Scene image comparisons
+--

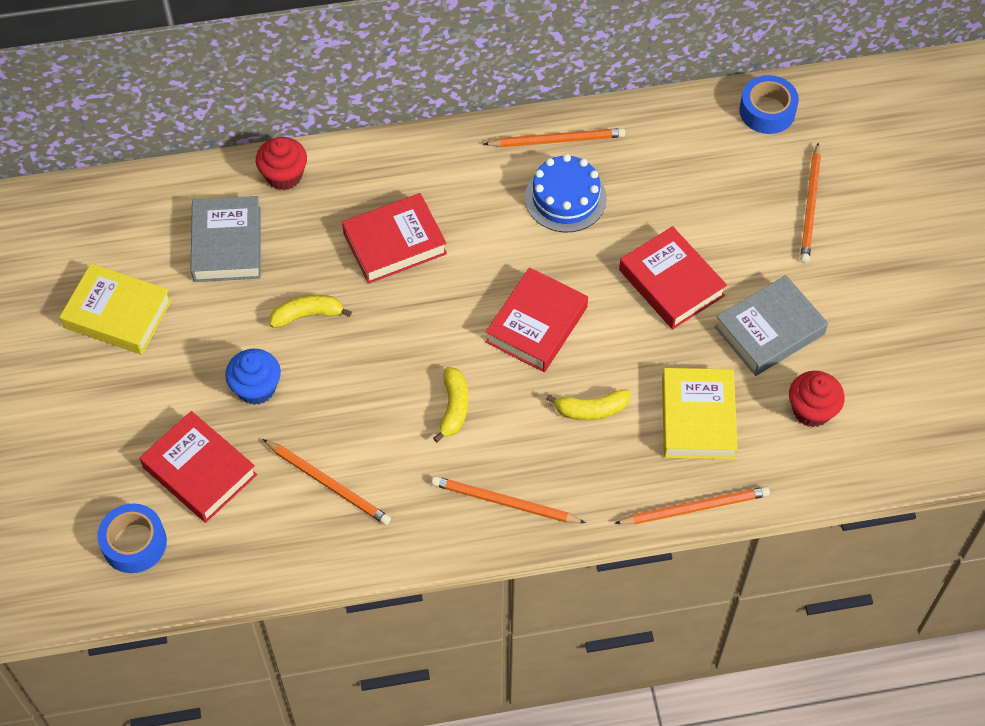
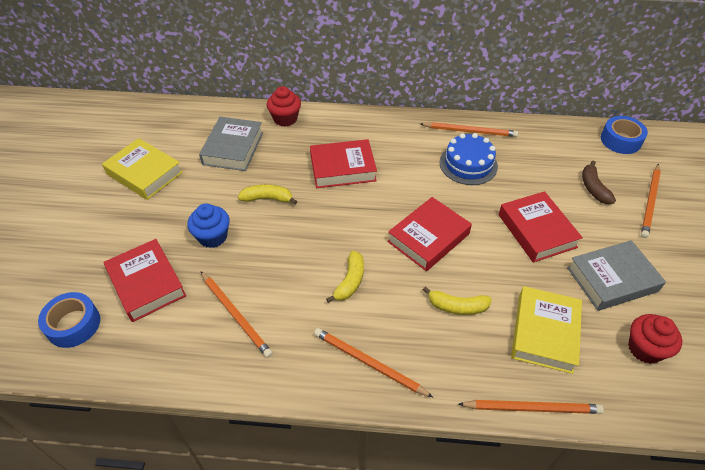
camera: 15 degrees right, 10 degrees down
(736, 200) = (593, 188): none -> brown banana

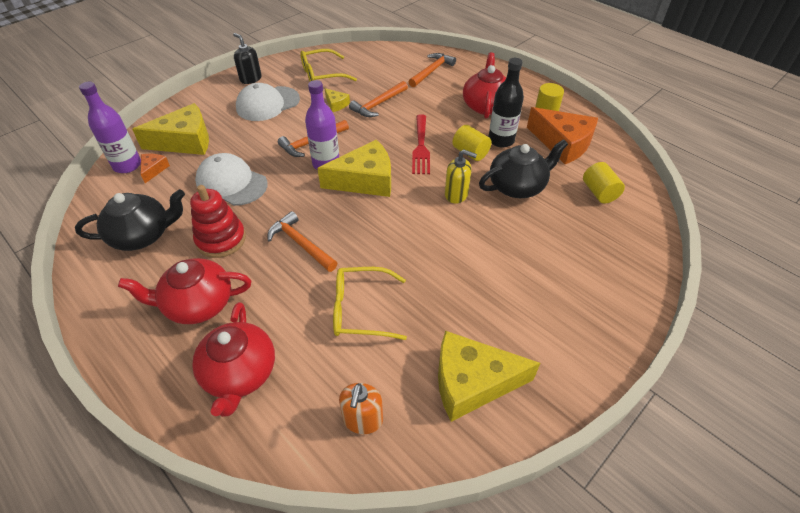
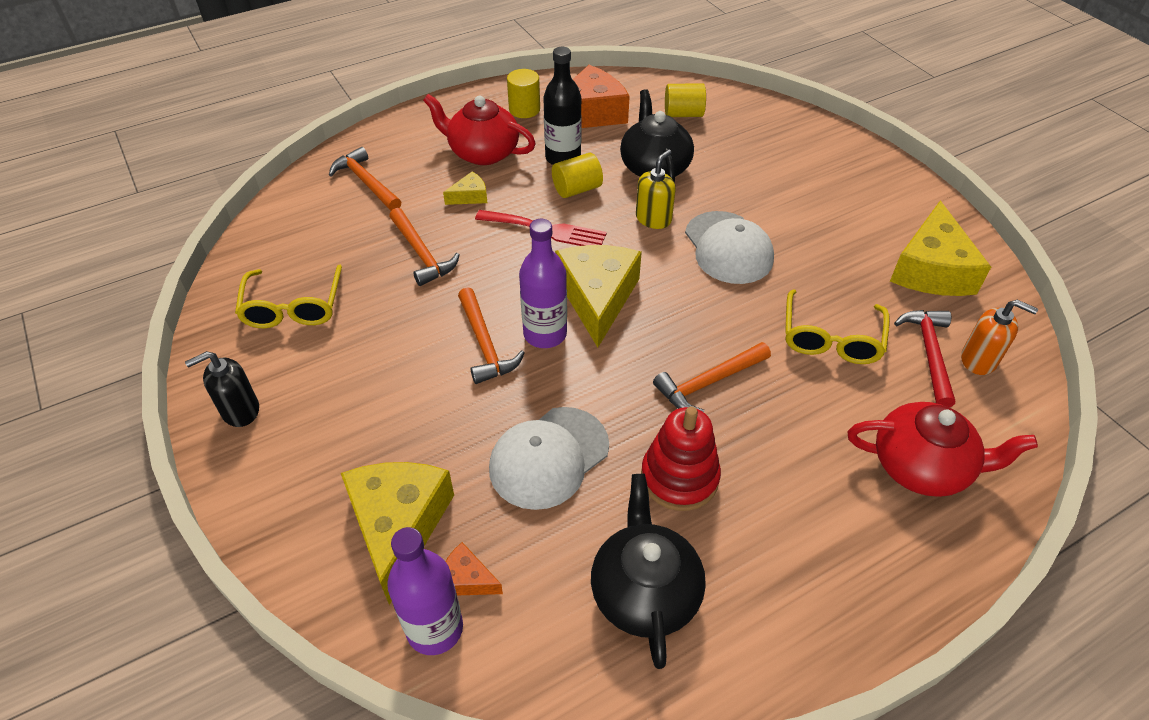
camera: 75 degrees left, 0 degrees up
(198, 304) = (805, 511): red teapot -> none
(267, 104) = (342, 391): white cap -> white cap (728, 248)
(336, 104) = (395, 301): yellow cheese -> yellow cheese (470, 196)
(361, 379) = (929, 353): none -> red hammer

+--

▸ Description of the task
All entries above must be repeated exactly; pictures are to be left out.

▸ Task solution
camera: 15 degrees right, 10 degrees down
(736, 200) = (593, 188): none -> brown banana

camera: 75 degrees left, 0 degrees up
(198, 304) = (805, 511): red teapot -> none
(267, 104) = (342, 391): white cap -> white cap (728, 248)
(336, 104) = (395, 301): yellow cheese -> yellow cheese (470, 196)
(361, 379) = (929, 353): none -> red hammer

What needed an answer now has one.